Task instructions:
Instruction for the data below: set down exactly the lines from the line with "door: (154, 638) -> (1822, 794), width x0.73" to the line with "plant: (846, 100)", inclusive, and no others.

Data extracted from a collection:
····················

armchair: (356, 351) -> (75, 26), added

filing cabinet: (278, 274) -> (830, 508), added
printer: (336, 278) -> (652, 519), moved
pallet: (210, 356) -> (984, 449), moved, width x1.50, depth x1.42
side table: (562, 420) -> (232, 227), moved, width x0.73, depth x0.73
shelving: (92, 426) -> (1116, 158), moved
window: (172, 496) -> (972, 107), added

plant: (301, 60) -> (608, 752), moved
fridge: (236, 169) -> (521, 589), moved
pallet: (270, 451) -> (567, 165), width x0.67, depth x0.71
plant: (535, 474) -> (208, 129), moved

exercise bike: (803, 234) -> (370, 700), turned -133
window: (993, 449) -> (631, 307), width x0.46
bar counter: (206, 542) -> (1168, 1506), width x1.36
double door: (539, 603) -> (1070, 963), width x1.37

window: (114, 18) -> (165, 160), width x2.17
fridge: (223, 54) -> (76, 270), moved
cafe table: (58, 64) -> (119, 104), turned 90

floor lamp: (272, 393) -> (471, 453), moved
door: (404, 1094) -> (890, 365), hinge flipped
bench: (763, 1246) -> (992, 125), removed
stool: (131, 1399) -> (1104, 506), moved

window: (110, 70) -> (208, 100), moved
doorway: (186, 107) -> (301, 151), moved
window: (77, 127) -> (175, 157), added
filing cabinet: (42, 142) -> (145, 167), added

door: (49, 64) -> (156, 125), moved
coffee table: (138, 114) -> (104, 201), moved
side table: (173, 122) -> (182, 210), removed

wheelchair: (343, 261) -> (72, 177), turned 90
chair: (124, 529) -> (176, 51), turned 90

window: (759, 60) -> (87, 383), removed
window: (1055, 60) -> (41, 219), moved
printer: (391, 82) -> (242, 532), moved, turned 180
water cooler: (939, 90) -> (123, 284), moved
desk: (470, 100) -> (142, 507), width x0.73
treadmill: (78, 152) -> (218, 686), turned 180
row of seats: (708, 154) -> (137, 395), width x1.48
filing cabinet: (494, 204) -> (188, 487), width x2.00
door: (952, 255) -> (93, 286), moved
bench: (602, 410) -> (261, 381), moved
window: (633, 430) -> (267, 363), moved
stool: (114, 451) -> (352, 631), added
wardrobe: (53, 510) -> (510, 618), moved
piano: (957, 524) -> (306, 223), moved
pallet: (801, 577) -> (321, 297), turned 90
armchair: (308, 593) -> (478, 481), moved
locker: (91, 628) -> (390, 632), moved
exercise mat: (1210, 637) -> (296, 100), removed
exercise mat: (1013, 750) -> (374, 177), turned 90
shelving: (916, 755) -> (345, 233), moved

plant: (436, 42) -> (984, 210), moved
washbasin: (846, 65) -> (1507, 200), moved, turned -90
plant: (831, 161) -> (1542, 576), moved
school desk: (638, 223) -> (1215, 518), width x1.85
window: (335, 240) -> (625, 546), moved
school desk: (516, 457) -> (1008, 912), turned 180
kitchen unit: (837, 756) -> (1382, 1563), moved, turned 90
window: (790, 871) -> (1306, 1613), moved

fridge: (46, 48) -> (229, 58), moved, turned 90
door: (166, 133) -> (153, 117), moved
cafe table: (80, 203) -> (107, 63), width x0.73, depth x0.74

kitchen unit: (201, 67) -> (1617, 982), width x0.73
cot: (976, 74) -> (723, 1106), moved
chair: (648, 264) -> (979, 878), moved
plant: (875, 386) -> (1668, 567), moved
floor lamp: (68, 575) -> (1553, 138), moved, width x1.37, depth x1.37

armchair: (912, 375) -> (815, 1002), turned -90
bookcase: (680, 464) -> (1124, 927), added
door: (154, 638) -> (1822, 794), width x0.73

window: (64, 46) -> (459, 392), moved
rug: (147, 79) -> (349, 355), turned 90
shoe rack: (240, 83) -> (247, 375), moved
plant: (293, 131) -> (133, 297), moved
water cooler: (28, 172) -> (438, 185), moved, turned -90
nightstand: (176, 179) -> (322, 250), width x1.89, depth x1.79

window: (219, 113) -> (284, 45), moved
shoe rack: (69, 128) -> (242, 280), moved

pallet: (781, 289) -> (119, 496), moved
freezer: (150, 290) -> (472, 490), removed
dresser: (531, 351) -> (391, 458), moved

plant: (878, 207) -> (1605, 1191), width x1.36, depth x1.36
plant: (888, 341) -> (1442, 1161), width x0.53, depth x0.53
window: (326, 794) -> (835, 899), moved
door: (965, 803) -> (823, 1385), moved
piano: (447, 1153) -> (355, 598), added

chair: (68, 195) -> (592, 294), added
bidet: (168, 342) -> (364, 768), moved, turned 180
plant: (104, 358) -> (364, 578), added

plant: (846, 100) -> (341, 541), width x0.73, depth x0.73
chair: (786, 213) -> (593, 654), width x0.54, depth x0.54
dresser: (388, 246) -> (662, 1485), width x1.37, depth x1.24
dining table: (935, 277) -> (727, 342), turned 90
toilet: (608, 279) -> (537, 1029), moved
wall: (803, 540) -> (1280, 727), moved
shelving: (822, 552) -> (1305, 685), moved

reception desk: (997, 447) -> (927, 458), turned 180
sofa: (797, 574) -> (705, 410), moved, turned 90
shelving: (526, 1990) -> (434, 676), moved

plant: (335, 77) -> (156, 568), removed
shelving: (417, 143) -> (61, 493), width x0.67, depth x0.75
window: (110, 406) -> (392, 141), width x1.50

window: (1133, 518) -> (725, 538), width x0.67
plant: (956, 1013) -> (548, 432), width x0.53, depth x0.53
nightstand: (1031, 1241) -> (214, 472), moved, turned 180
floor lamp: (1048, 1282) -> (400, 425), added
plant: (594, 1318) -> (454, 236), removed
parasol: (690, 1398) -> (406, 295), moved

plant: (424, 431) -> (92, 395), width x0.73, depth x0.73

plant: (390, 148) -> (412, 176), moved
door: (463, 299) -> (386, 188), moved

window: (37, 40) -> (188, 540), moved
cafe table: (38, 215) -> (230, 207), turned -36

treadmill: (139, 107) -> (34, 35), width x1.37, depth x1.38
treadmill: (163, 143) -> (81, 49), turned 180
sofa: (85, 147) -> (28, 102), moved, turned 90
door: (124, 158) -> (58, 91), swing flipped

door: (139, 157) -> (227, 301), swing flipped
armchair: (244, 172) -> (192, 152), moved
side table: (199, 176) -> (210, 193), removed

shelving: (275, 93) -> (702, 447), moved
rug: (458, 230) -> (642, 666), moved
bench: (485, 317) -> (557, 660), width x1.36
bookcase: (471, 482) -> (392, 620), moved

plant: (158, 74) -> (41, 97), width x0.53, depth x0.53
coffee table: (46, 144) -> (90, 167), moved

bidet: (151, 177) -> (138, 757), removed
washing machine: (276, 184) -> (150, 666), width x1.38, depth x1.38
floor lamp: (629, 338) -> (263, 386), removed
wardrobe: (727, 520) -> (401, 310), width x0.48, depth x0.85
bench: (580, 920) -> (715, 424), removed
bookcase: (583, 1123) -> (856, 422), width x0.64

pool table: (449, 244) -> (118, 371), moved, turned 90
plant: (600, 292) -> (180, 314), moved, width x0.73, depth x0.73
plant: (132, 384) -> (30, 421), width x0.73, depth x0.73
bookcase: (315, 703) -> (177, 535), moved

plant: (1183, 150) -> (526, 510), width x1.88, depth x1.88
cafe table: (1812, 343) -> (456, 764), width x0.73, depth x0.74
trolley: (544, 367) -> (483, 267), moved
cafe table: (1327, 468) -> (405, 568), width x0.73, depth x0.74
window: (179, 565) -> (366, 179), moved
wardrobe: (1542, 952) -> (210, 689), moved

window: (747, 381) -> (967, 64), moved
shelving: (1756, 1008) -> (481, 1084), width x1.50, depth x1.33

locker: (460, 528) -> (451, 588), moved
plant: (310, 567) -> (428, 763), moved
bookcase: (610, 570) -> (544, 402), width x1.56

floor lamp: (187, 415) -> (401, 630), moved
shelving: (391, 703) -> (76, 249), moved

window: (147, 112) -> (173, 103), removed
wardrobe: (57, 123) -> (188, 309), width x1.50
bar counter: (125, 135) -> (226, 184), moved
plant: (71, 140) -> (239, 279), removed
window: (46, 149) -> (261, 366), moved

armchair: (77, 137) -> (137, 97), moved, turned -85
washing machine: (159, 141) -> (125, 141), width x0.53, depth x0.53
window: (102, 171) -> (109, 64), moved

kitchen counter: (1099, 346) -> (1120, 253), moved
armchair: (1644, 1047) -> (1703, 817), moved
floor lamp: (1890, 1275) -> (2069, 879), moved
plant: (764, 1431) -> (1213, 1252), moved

····················

Written answer:
door: (154, 638) -> (1822, 794), width x0.73

window: (64, 46) -> (459, 392), moved
rug: (147, 79) -> (349, 355), turned 90
shoe rack: (240, 83) -> (247, 375), moved
plant: (293, 131) -> (133, 297), moved
water cooler: (28, 172) -> (438, 185), moved, turned -90
nightstand: (176, 179) -> (322, 250), width x1.89, depth x1.79

window: (219, 113) -> (284, 45), moved
shoe rack: (69, 128) -> (242, 280), moved

pallet: (781, 289) -> (119, 496), moved
freezer: (150, 290) -> (472, 490), removed
dresser: (531, 351) -> (391, 458), moved

plant: (878, 207) -> (1605, 1191), width x1.36, depth x1.36
plant: (888, 341) -> (1442, 1161), width x0.53, depth x0.53
window: (326, 794) -> (835, 899), moved
door: (965, 803) -> (823, 1385), moved
piano: (447, 1153) -> (355, 598), added

chair: (68, 195) -> (592, 294), added
bidet: (168, 342) -> (364, 768), moved, turned 180
plant: (104, 358) -> (364, 578), added

plant: (846, 100) -> (341, 541), width x0.73, depth x0.73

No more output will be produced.